[[ Data supplied, beginning ]]

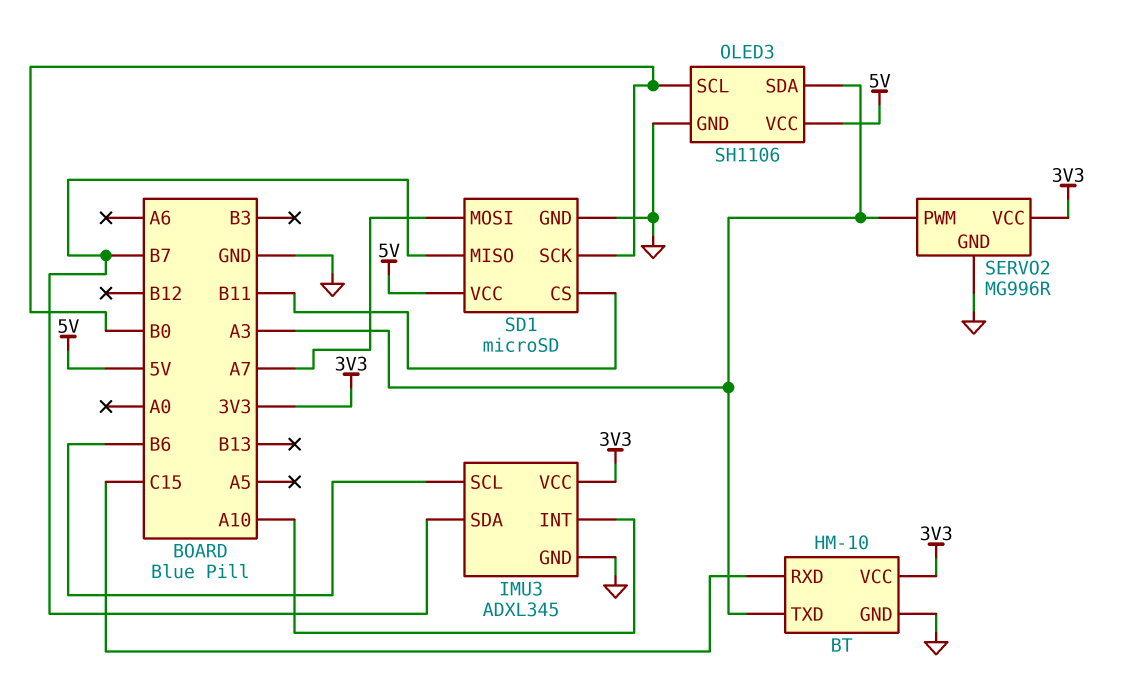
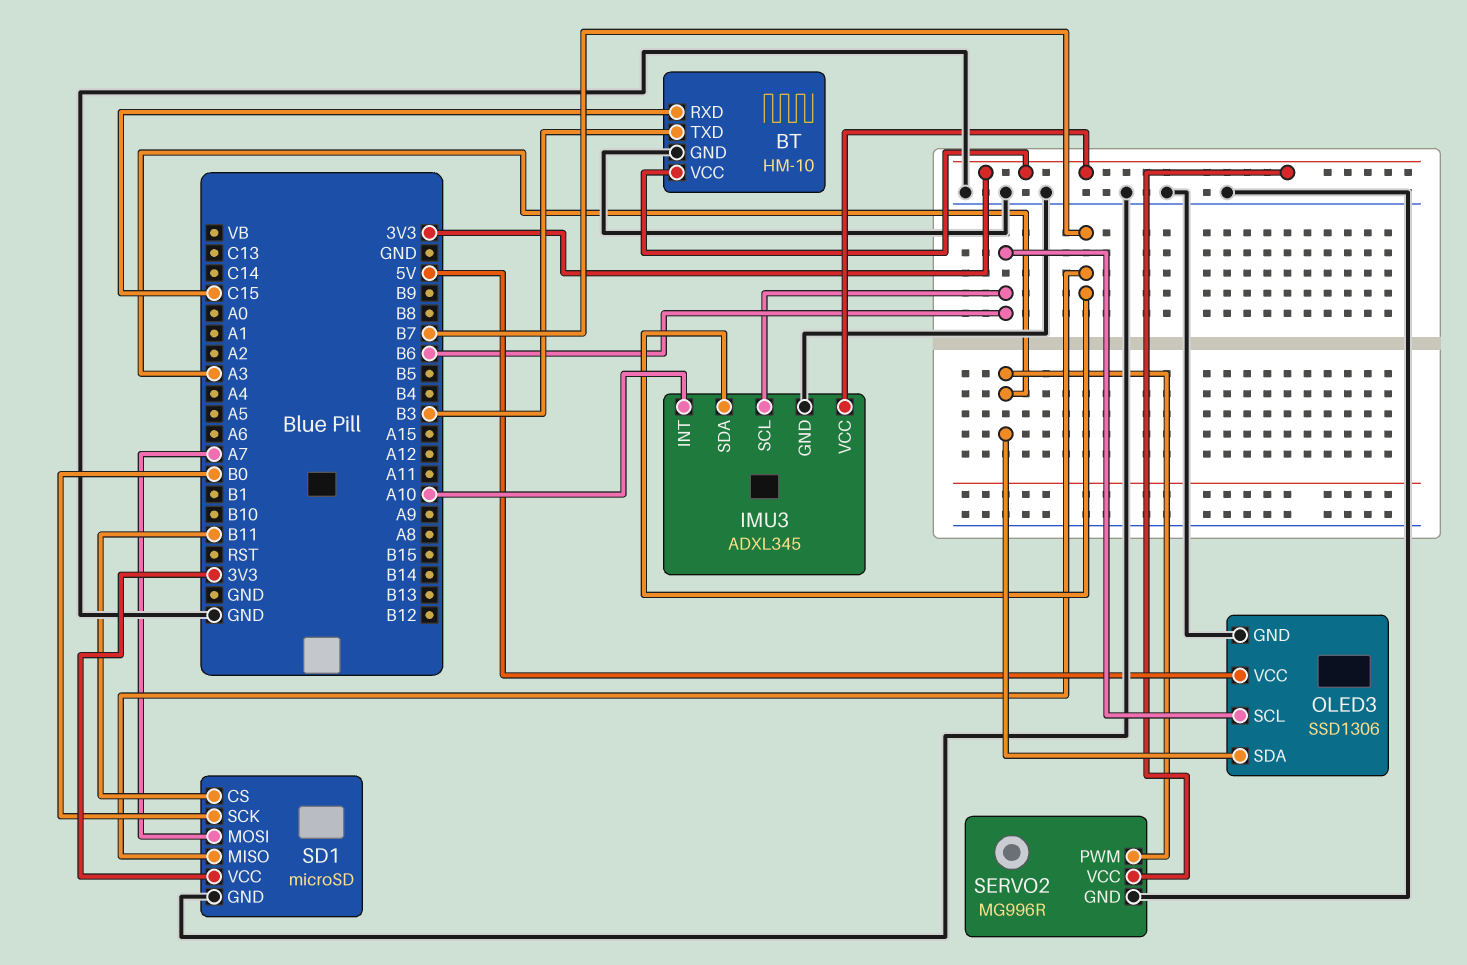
BT pin TXD: A3 -> B3
OLED3: SH1106 -> SSD1306
OLED3 pin SCL: B0 -> B6
SD1 pin VCC: 5V -> 3V3

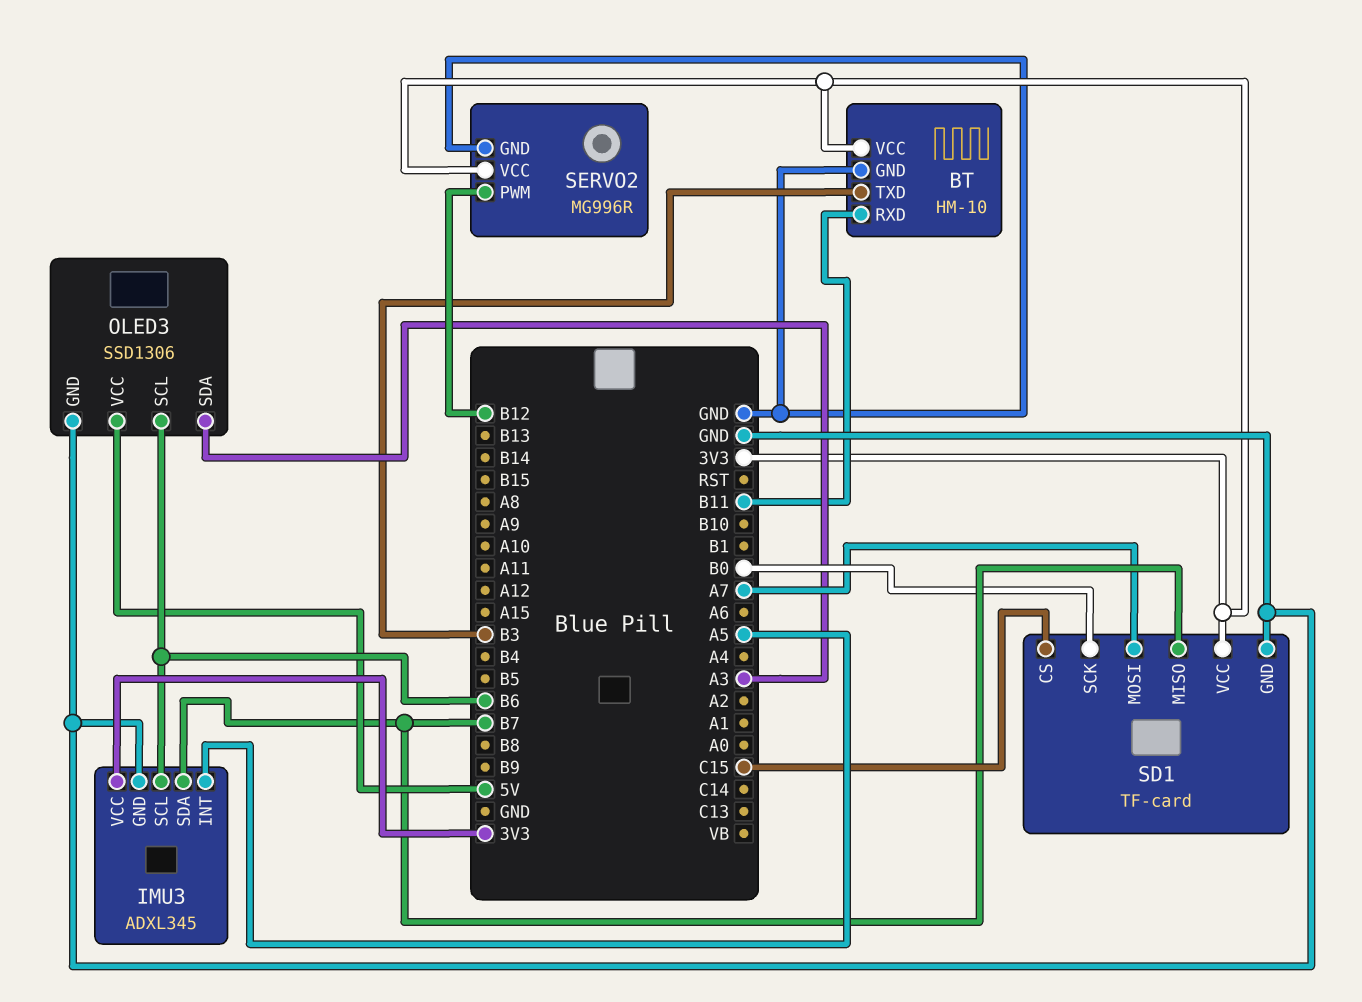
BT pin RXD: C15 -> B11
IMU3 pin INT: A10 -> A5
SD1: microSD -> TF-card
SD1 pin CS: B11 -> C15
SERVO2 pin PWM: A3 -> B12

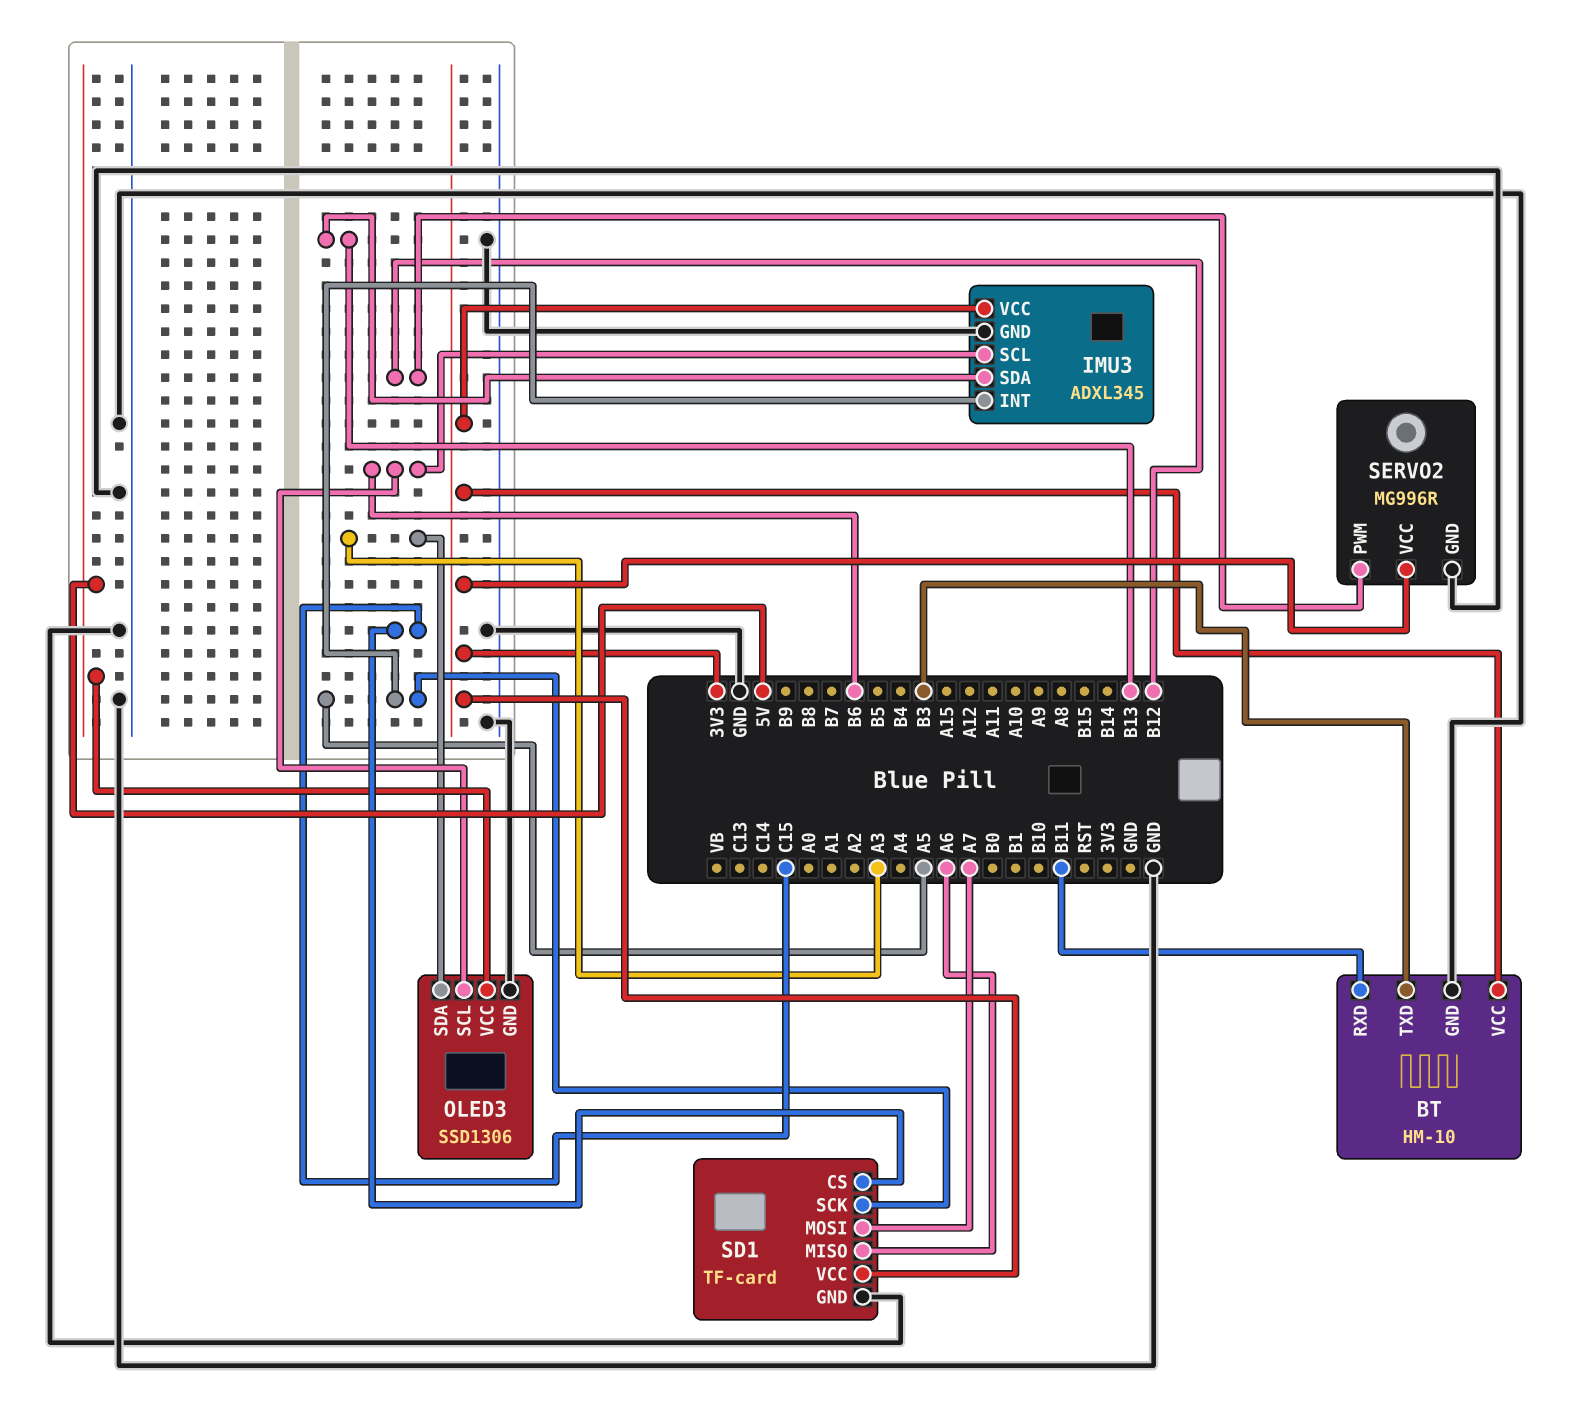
IMU3 pin SDA: B7 -> B13
SD1 pin MISO: B7 -> A6
SD1 pin SCK: B0 -> A5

[[ Data supplied, end ]]

◆ What to work on ◆
Your response must restate every record above exactly, with each picture omitted.

◆ Response to this exercise ◆
BT pin TXD: A3 -> B3
OLED3: SH1106 -> SSD1306
OLED3 pin SCL: B0 -> B6
SD1 pin VCC: 5V -> 3V3

BT pin RXD: C15 -> B11
IMU3 pin INT: A10 -> A5
SD1: microSD -> TF-card
SD1 pin CS: B11 -> C15
SERVO2 pin PWM: A3 -> B12

IMU3 pin SDA: B7 -> B13
SD1 pin MISO: B7 -> A6
SD1 pin SCK: B0 -> A5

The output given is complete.